Exercise aim. Every word in the data below belongs in your copy, exactly as given; the pictures do not.

Data shown.
________

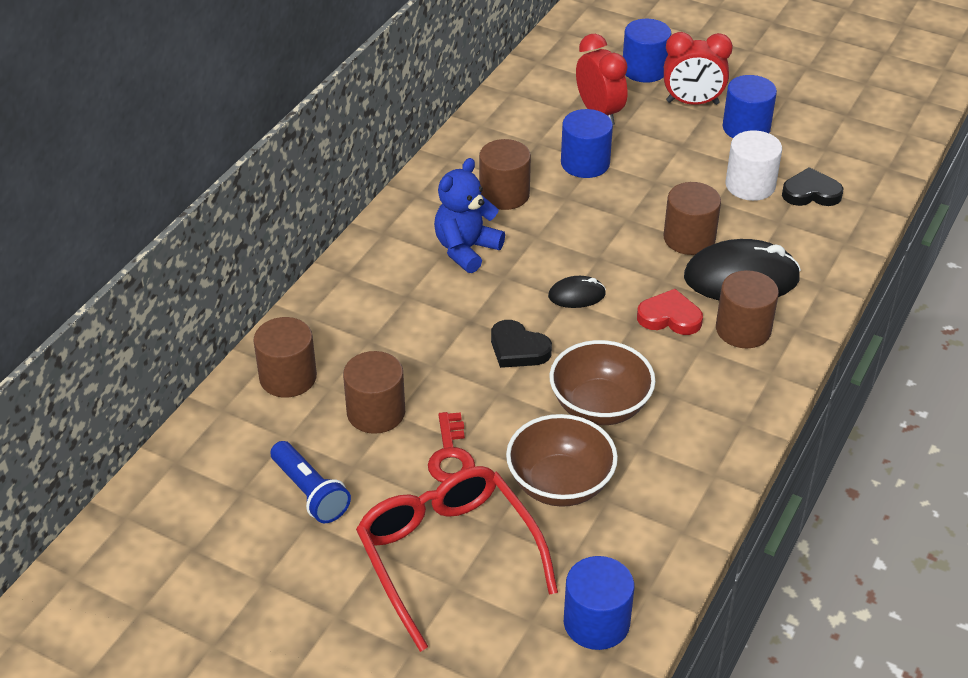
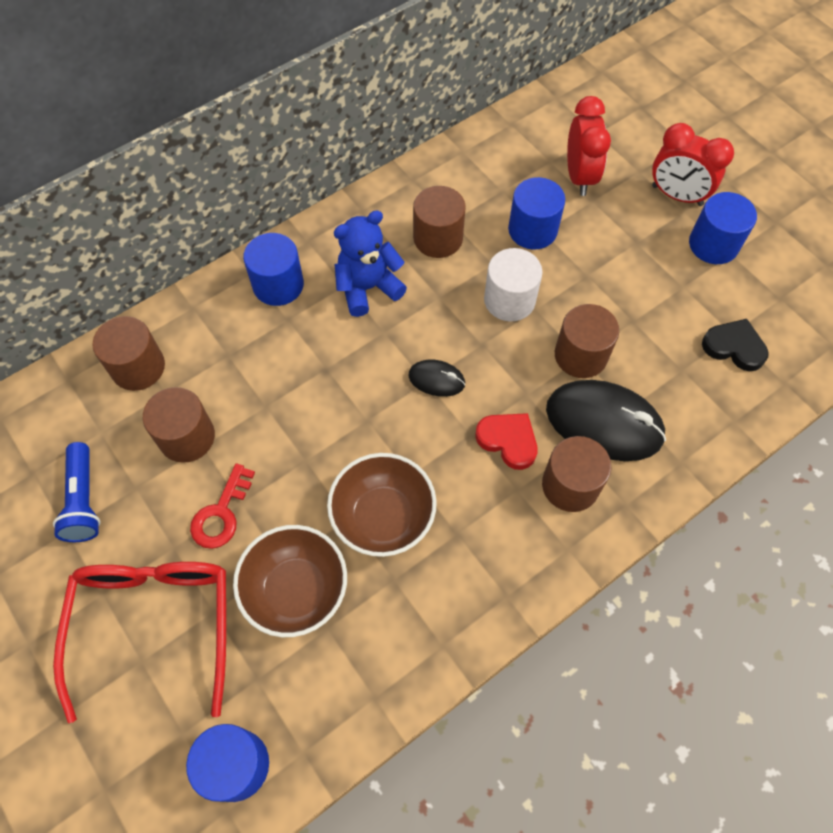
camera: 25 degrees right, 20 degrees up
(518, 349) = (348, 419): black heart -> none
(644, 70) = (652, 140): blue cylinder -> blue cylinder (278, 285)
(750, 185) = (677, 315): white cylinder -> white cylinder (509, 300)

________

Answer space.
camera: 25 degrees right, 20 degrees up
(518, 349) = (348, 419): black heart -> none
(644, 70) = (652, 140): blue cylinder -> blue cylinder (278, 285)
(750, 185) = (677, 315): white cylinder -> white cylinder (509, 300)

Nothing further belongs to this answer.